[Before-and-after object listings]
+--

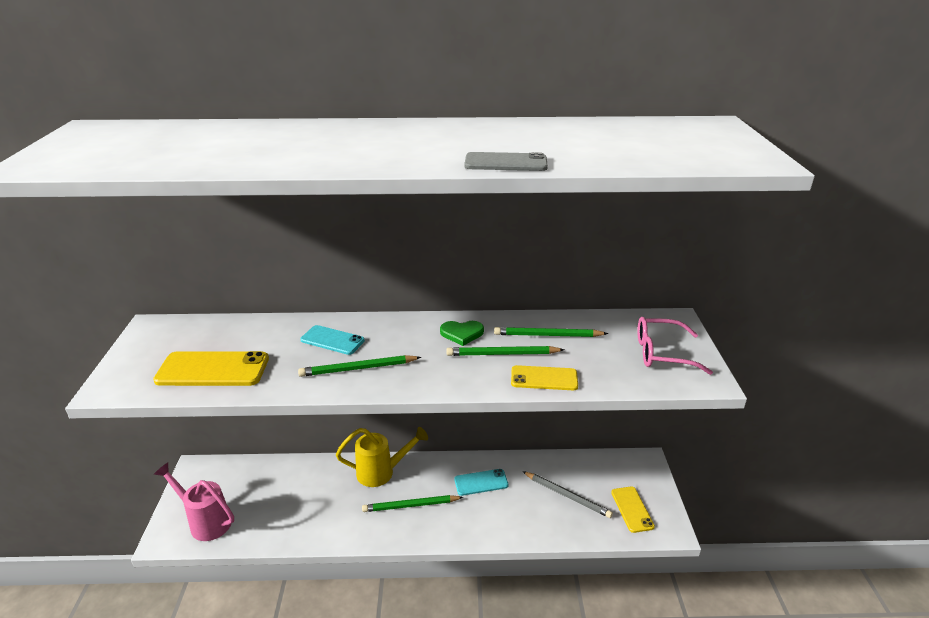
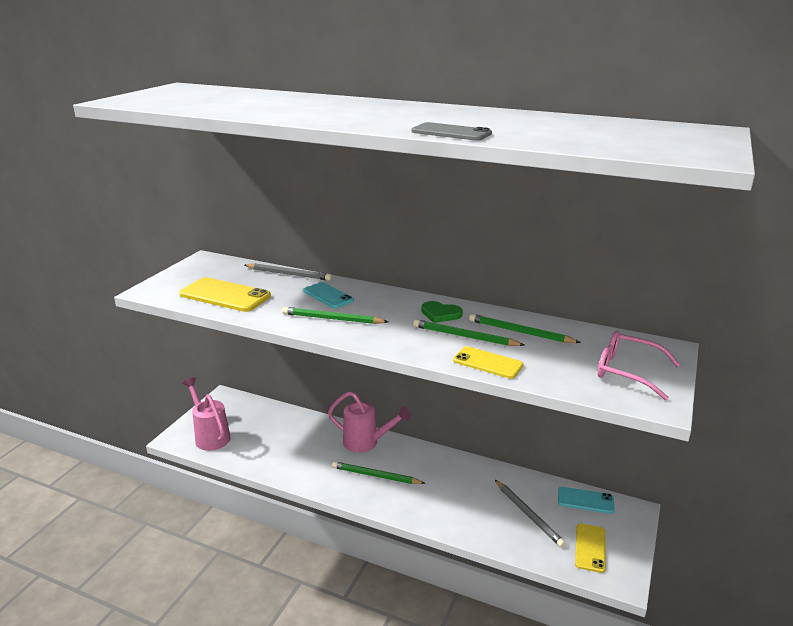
camera: 25 degrees right, 5 degrees down
(268, 323) = (289, 274): none -> grey pencil
(382, 472) = (366, 443): yellow watering can -> pink watering can
(481, 482) = (450, 477): turquoise phone -> turquoise phone (585, 500)

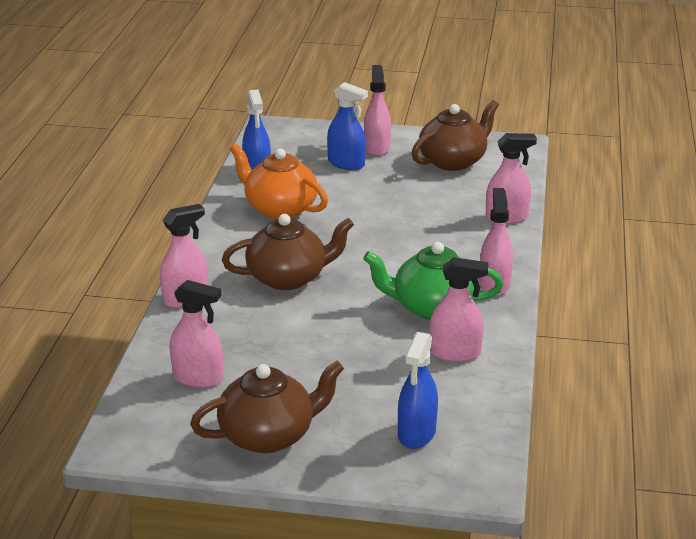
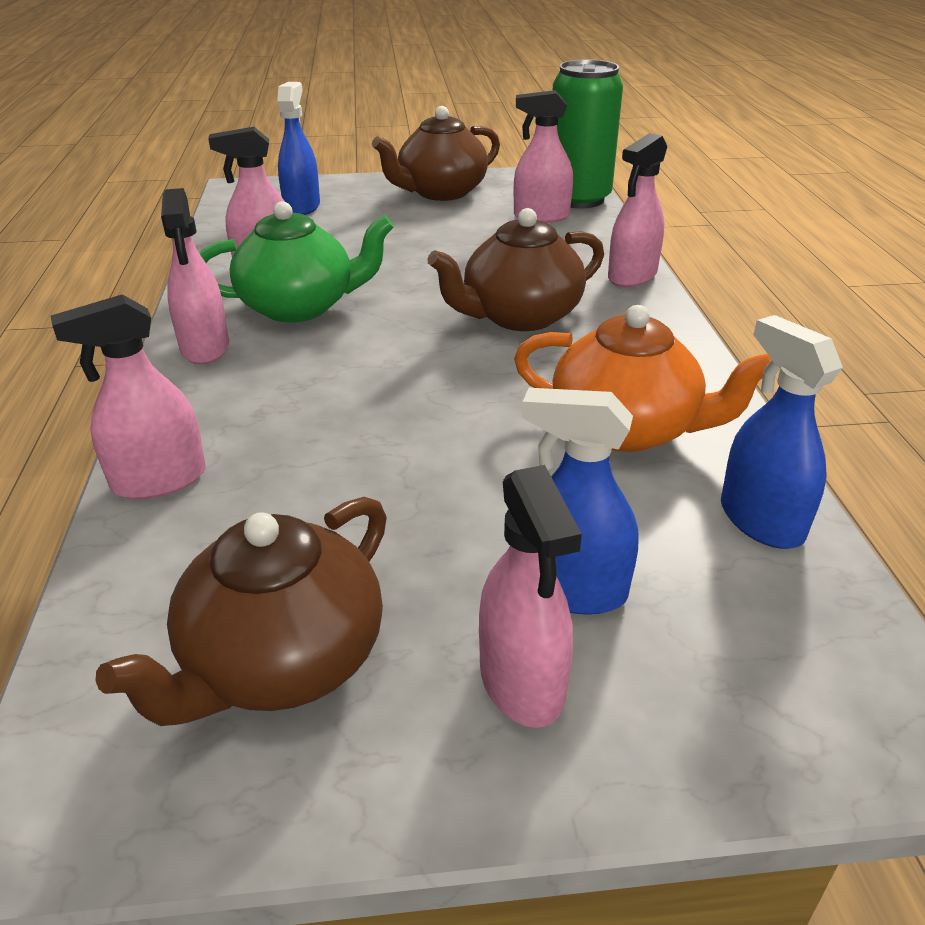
camera: 165 degrees right, 5 degrees up
(142, 399) = (578, 199): none -> green can

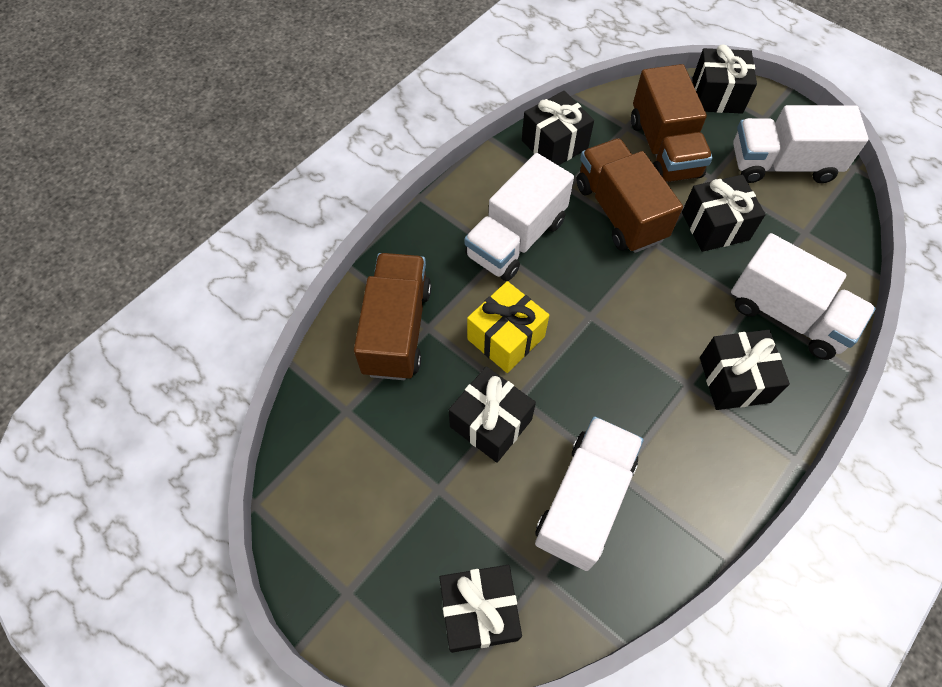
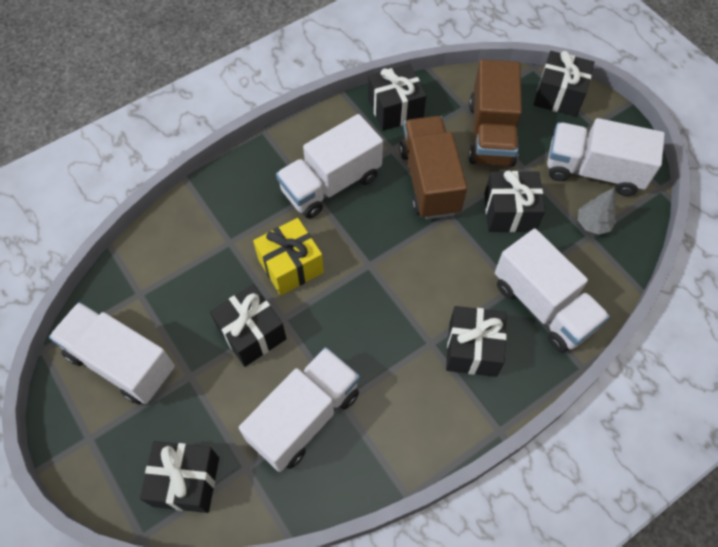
camera: 15 degrees right, 0 degrees up
(353, 494) = (121, 362): none -> white truck
(397, 330) = (204, 237): brown truck -> none
(803, 219) = (592, 224): none -> grey tree

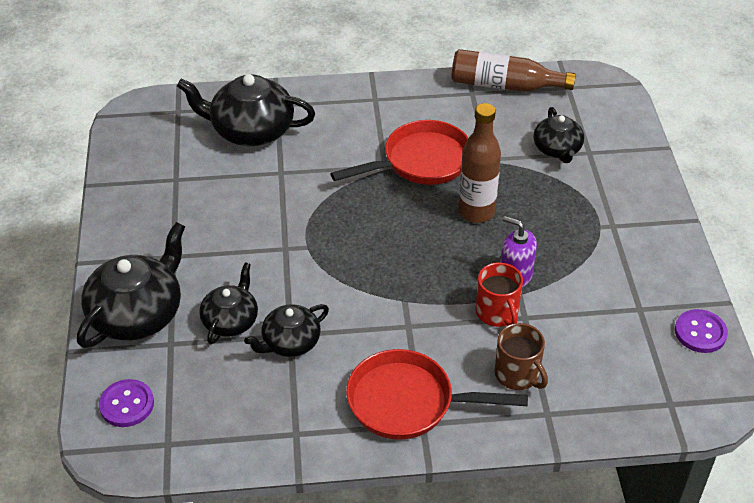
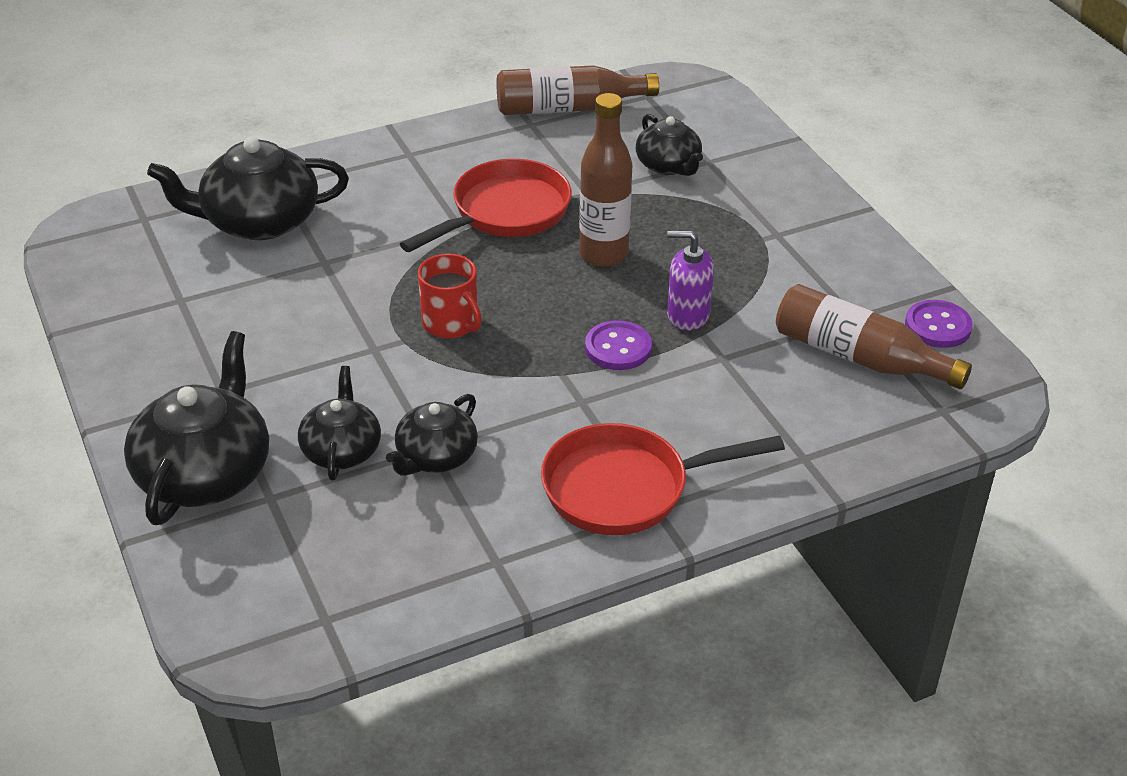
camera: 20 degrees left, 5 degrees down
(127, 404) = (243, 587): purple button -> purple button (618, 348)
(497, 313) = (686, 361): red mug -> red mug (450, 323)
(517, 374) = (746, 423): brown mug -> none
(627, 343) = (859, 357): none -> brown bottle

+--

Reproduce the lines above beginning at the line that contains "(142, 399) = (578, 199): none -> green can" and ending at the line that contains "camera: 20 degrees left, 5 degrees down". No pictures.

(142, 399) = (578, 199): none -> green can

camera: 15 degrees right, 0 degrees up
(353, 494) = (121, 362): none -> white truck
(397, 330) = (204, 237): brown truck -> none
(803, 219) = (592, 224): none -> grey tree

camera: 20 degrees left, 5 degrees down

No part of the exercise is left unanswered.